Transcribe only the lines between the first line of the records and the line containing "The second view gained the headphones", inclusive, exactly as written.

- _INPUT FOR THIS TASK_:
----------------------------------------

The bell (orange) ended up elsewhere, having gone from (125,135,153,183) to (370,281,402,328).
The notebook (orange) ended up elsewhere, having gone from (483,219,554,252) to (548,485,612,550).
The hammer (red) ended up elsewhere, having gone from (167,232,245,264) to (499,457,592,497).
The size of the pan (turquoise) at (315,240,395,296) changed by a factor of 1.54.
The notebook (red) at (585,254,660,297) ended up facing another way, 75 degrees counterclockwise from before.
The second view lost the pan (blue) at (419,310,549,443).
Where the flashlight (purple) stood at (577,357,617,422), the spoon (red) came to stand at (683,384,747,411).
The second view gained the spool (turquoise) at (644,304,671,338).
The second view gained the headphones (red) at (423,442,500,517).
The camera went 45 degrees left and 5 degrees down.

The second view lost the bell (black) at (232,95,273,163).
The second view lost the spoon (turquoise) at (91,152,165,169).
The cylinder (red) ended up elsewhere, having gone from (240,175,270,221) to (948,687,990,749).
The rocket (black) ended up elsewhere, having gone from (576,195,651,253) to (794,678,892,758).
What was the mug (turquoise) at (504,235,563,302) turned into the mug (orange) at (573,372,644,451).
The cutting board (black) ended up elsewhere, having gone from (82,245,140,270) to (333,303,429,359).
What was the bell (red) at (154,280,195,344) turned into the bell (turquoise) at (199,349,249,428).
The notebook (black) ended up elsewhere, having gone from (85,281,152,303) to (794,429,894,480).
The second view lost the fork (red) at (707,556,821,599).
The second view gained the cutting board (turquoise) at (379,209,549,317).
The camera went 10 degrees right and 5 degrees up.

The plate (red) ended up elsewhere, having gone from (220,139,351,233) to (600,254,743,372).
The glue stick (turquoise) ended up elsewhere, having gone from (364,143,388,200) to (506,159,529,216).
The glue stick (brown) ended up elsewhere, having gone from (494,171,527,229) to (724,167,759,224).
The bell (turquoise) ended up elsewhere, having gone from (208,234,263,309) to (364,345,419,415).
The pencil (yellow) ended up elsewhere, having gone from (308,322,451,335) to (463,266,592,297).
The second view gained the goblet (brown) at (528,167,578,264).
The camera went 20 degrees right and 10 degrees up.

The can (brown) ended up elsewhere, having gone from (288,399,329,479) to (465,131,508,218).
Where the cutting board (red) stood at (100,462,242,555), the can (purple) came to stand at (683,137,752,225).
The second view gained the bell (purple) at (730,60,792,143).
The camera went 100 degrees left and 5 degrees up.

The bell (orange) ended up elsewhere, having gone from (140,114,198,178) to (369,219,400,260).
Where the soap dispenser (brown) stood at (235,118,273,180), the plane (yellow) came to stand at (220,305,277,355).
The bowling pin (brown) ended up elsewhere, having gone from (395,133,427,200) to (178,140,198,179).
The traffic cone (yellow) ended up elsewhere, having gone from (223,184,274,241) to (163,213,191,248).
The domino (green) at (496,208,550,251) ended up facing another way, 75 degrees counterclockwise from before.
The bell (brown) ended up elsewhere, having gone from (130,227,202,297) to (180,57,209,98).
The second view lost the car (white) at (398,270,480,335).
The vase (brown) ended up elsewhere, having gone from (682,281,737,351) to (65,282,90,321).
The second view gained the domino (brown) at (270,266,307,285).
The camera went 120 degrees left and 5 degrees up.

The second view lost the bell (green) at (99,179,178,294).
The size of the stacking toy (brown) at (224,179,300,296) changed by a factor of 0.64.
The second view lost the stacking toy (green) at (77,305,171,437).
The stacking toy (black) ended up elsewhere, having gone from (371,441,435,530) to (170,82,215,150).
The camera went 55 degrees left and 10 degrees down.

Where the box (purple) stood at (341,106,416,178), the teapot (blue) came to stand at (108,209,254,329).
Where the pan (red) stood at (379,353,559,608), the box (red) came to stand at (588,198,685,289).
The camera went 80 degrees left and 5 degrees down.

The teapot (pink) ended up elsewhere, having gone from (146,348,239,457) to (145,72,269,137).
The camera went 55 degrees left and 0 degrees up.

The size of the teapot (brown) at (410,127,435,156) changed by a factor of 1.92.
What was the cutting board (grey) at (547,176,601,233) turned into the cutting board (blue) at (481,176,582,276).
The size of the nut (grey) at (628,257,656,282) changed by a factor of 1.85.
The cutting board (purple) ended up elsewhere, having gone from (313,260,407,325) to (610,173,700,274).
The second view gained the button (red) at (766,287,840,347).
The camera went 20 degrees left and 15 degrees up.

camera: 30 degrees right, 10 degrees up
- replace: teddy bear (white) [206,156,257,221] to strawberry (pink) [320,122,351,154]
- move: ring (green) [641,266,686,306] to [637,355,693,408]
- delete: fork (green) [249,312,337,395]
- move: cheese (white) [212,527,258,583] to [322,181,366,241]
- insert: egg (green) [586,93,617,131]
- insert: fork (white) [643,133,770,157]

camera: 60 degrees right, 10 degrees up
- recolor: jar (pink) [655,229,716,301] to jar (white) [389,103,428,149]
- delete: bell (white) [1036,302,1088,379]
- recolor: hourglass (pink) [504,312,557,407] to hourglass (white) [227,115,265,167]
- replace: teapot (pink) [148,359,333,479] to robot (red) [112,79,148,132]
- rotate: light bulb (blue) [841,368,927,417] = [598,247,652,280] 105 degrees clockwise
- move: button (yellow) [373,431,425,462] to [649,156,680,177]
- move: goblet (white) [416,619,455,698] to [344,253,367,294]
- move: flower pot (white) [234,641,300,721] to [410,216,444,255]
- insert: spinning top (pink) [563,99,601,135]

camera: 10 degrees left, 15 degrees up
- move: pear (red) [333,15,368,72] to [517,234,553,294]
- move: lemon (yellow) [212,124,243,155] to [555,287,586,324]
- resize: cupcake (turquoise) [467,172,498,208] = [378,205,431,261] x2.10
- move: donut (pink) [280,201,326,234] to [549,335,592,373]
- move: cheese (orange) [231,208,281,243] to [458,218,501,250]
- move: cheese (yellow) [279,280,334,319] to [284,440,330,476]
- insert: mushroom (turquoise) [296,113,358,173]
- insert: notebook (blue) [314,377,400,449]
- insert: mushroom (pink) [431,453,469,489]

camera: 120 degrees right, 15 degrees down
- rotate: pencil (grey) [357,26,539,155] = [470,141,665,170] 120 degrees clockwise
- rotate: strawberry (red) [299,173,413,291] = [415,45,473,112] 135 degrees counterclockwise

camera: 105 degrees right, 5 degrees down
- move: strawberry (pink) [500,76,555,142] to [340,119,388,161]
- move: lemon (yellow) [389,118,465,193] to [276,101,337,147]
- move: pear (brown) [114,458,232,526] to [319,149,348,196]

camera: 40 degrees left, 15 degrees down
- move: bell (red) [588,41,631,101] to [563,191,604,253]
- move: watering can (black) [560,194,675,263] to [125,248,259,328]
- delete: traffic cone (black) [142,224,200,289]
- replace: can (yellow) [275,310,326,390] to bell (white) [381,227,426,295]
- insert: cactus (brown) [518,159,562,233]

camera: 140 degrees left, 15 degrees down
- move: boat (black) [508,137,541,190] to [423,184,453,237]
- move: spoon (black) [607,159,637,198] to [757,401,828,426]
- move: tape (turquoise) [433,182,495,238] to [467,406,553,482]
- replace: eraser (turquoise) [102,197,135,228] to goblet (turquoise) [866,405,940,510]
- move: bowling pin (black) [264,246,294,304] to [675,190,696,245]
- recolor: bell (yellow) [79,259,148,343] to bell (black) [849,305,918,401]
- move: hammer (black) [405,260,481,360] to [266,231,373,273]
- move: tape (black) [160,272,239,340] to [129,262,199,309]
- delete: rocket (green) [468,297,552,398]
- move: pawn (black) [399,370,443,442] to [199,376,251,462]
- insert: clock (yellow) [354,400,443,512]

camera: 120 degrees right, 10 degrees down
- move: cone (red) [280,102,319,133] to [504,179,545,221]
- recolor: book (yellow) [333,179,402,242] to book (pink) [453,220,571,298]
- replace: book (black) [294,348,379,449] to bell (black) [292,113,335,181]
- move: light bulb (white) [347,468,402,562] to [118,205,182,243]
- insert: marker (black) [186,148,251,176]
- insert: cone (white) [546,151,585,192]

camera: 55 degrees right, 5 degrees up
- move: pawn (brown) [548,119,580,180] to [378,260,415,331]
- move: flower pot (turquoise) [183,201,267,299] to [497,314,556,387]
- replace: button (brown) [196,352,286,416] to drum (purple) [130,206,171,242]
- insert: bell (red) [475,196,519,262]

----------------------------------------

- _TASK SOLUTION_:
The bell (orange) ended up elsewhere, having gone from (125,135,153,183) to (370,281,402,328).
The notebook (orange) ended up elsewhere, having gone from (483,219,554,252) to (548,485,612,550).
The hammer (red) ended up elsewhere, having gone from (167,232,245,264) to (499,457,592,497).
The size of the pan (turquoise) at (315,240,395,296) changed by a factor of 1.54.
The notebook (red) at (585,254,660,297) ended up facing another way, 75 degrees counterclockwise from before.
The second view lost the pan (blue) at (419,310,549,443).
Where the flashlight (purple) stood at (577,357,617,422), the spoon (red) came to stand at (683,384,747,411).
The second view gained the spool (turquoise) at (644,304,671,338).
The second view gained the headphones (red) at (423,442,500,517).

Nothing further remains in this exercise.